Material for this exercise:
---

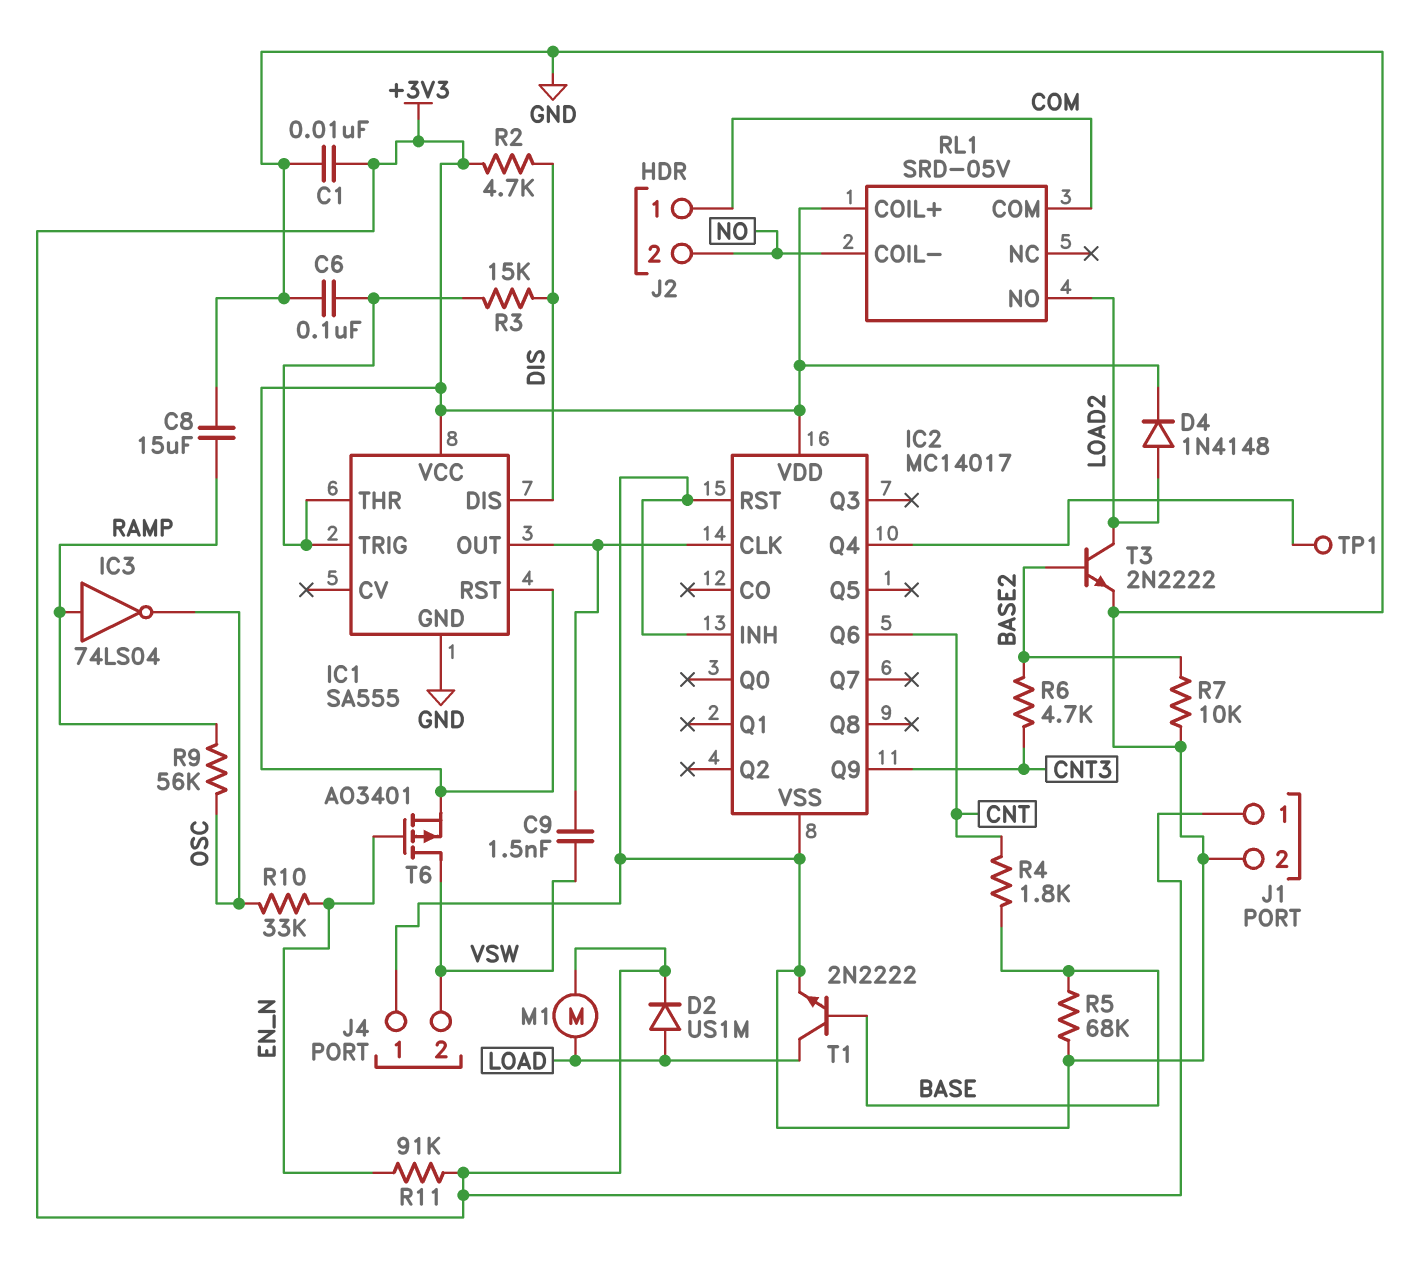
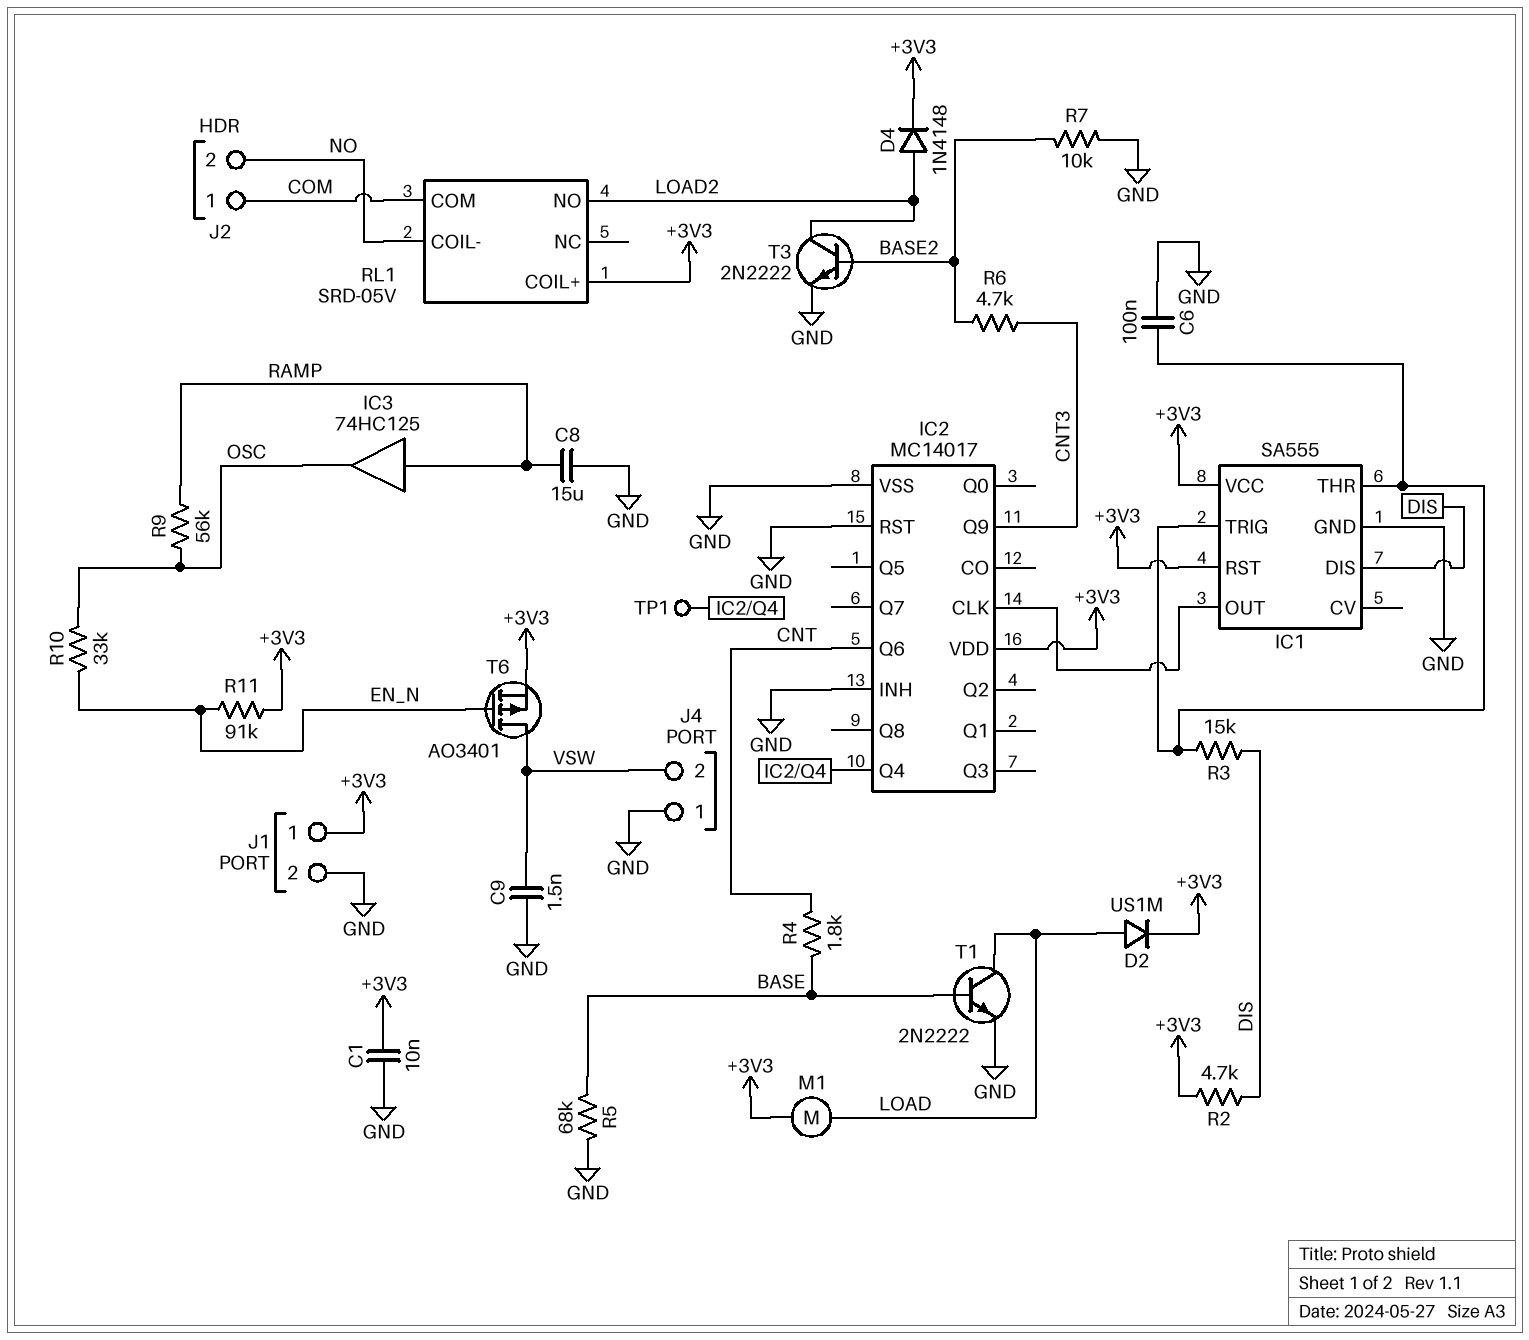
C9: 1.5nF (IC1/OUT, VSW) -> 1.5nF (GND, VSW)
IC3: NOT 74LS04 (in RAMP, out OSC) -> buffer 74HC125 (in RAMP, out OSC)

---

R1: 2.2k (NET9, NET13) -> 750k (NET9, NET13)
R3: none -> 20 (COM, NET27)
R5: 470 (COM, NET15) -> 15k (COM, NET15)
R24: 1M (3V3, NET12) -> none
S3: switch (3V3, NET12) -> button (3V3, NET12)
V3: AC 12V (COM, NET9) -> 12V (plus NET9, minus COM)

---

Where the listing above reaches the line that contains "R3: none -> 20 (COM, NET27)", start retyping, and finish with the line that contains "V3: AC 12V (COM, NET9)"; reproduce those lines exactly and no others.

Task response:
R3: none -> 20 (COM, NET27)
R5: 470 (COM, NET15) -> 15k (COM, NET15)
R24: 1M (3V3, NET12) -> none
S3: switch (3V3, NET12) -> button (3V3, NET12)
V3: AC 12V (COM, NET9) -> 12V (plus NET9, minus COM)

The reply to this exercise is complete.